## Directions for this task
Restate the following records word for word without images.

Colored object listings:

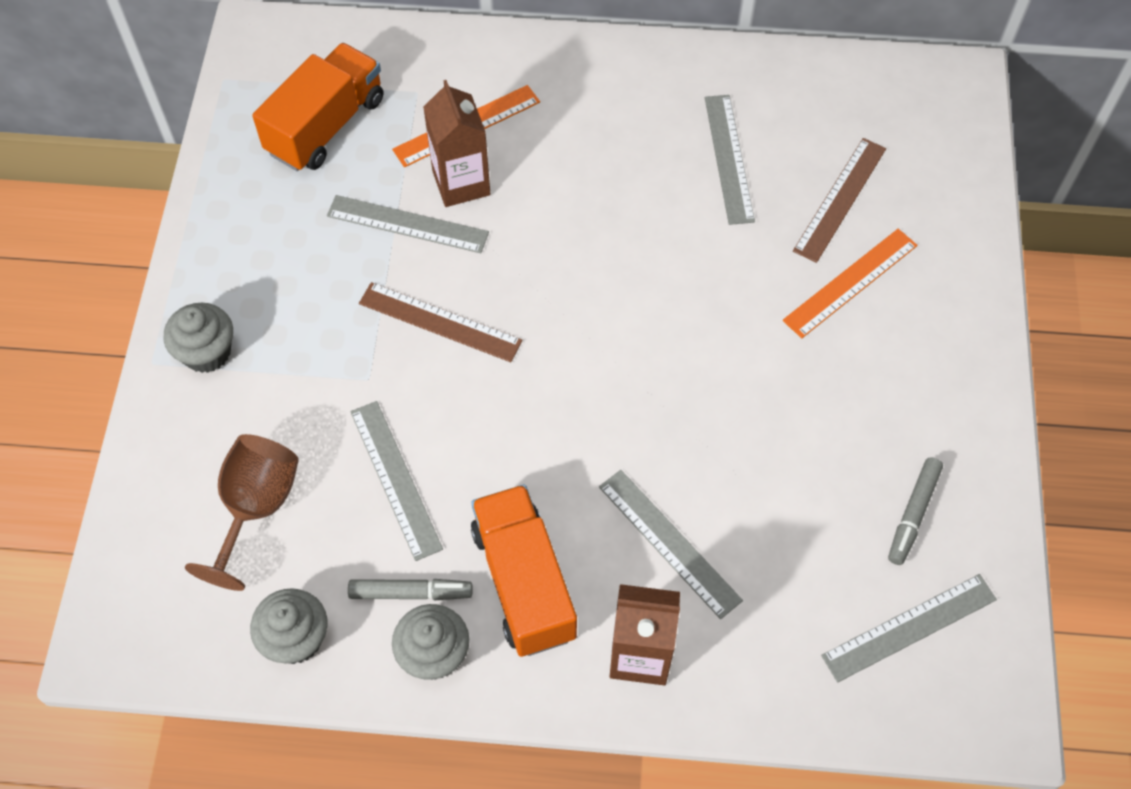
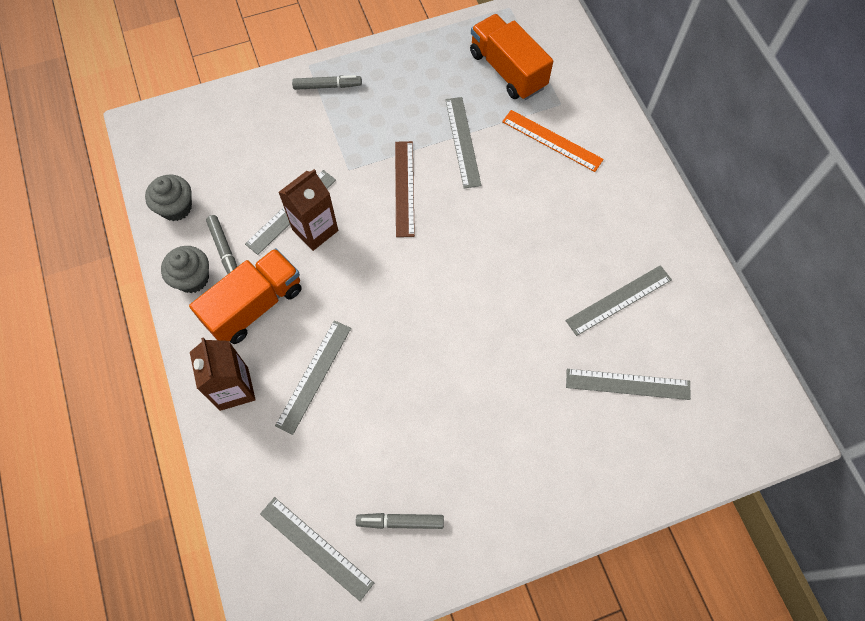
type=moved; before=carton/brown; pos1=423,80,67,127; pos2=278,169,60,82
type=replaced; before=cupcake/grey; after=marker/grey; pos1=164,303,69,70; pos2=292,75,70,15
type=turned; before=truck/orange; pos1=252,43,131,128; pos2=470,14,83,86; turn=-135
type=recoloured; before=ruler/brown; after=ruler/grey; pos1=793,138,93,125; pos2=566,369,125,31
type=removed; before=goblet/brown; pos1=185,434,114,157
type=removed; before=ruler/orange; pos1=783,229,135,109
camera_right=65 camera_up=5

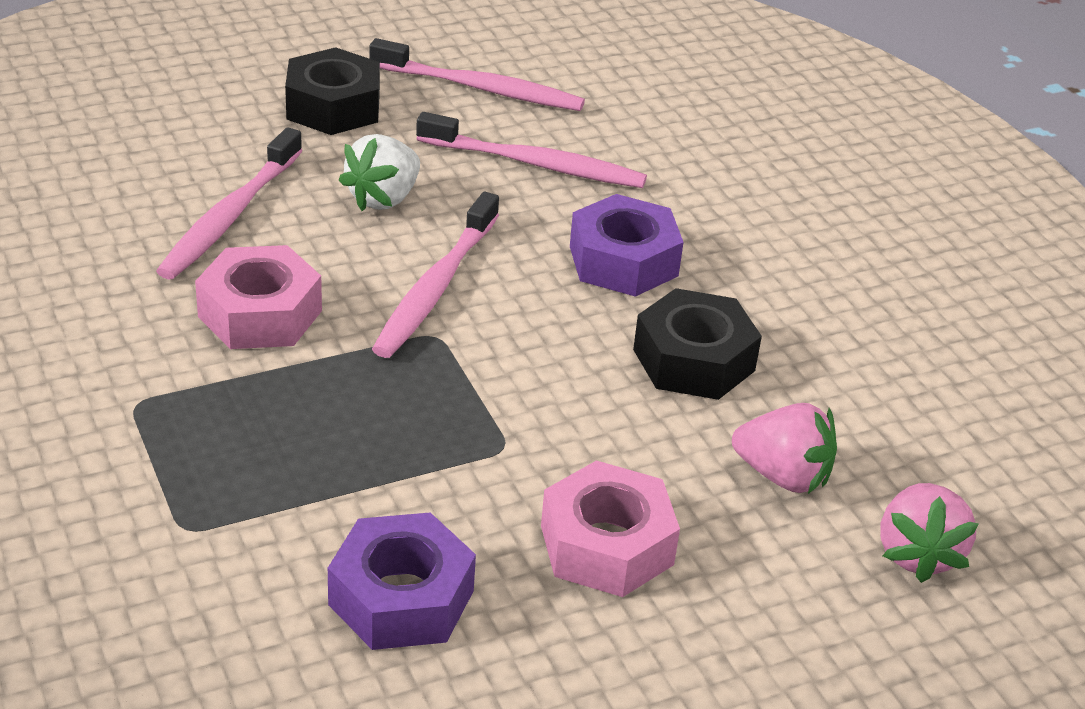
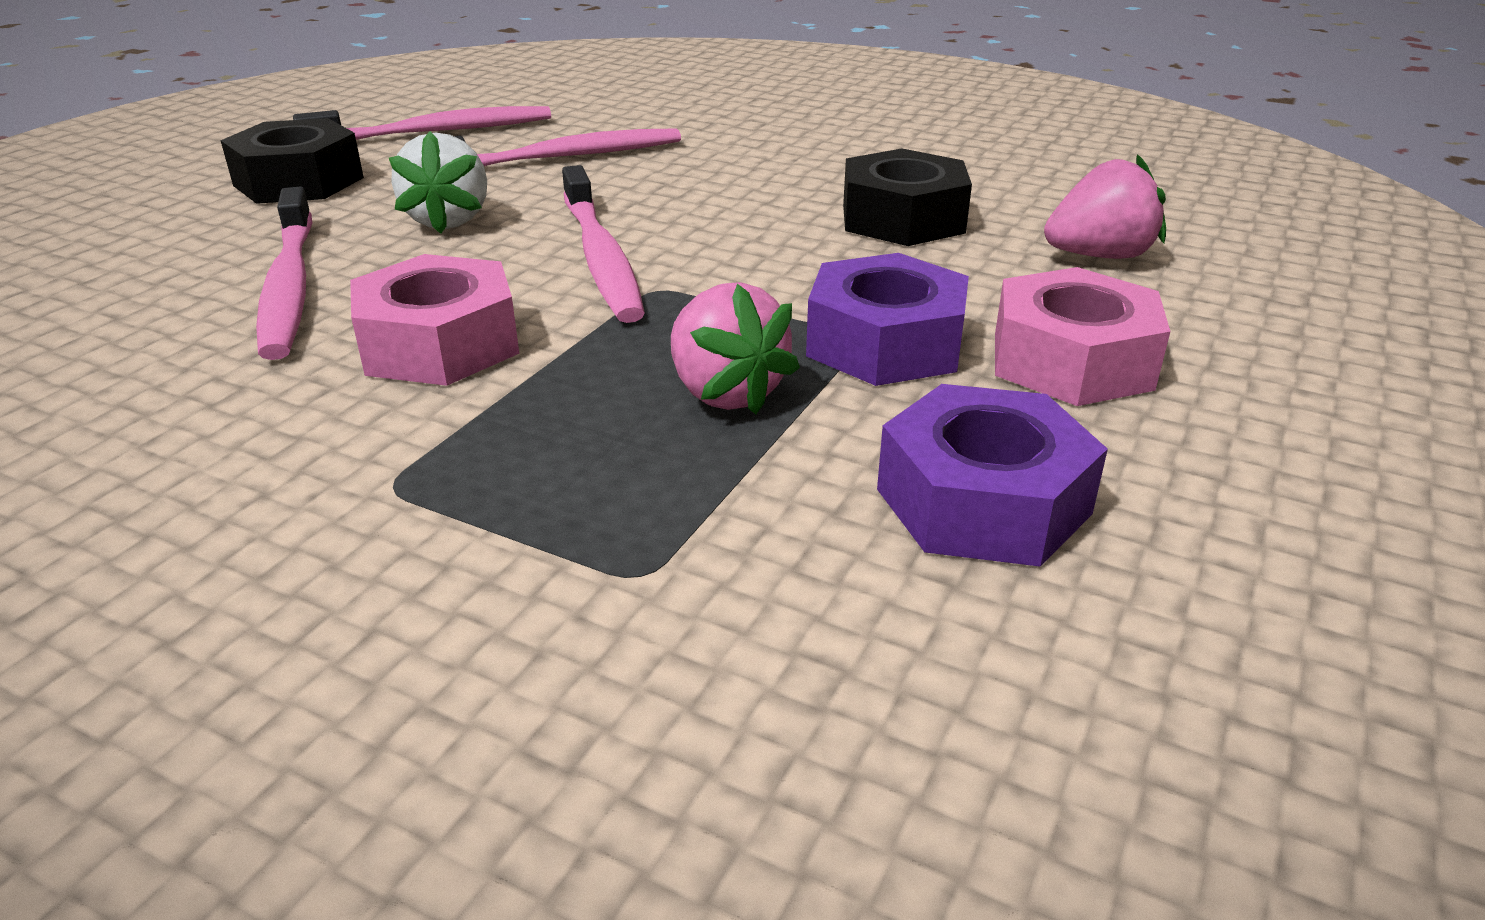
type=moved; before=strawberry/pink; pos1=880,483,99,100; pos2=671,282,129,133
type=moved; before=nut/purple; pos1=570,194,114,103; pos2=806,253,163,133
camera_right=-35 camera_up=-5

## Task result
type=moved; before=carton/brown; pos1=423,80,67,127; pos2=278,169,60,82
type=replaced; before=cupcake/grey; after=marker/grey; pos1=164,303,69,70; pos2=292,75,70,15
type=turned; before=truck/orange; pos1=252,43,131,128; pos2=470,14,83,86; turn=-135
type=recoloured; before=ruler/brown; after=ruler/grey; pos1=793,138,93,125; pos2=566,369,125,31
type=removed; before=goblet/brown; pos1=185,434,114,157
type=removed; before=ruler/orange; pos1=783,229,135,109
camera_right=65 camera_up=5

type=moved; before=strawberry/pink; pos1=880,483,99,100; pos2=671,282,129,133
type=moved; before=nut/purple; pos1=570,194,114,103; pos2=806,253,163,133
camera_right=-35 camera_up=-5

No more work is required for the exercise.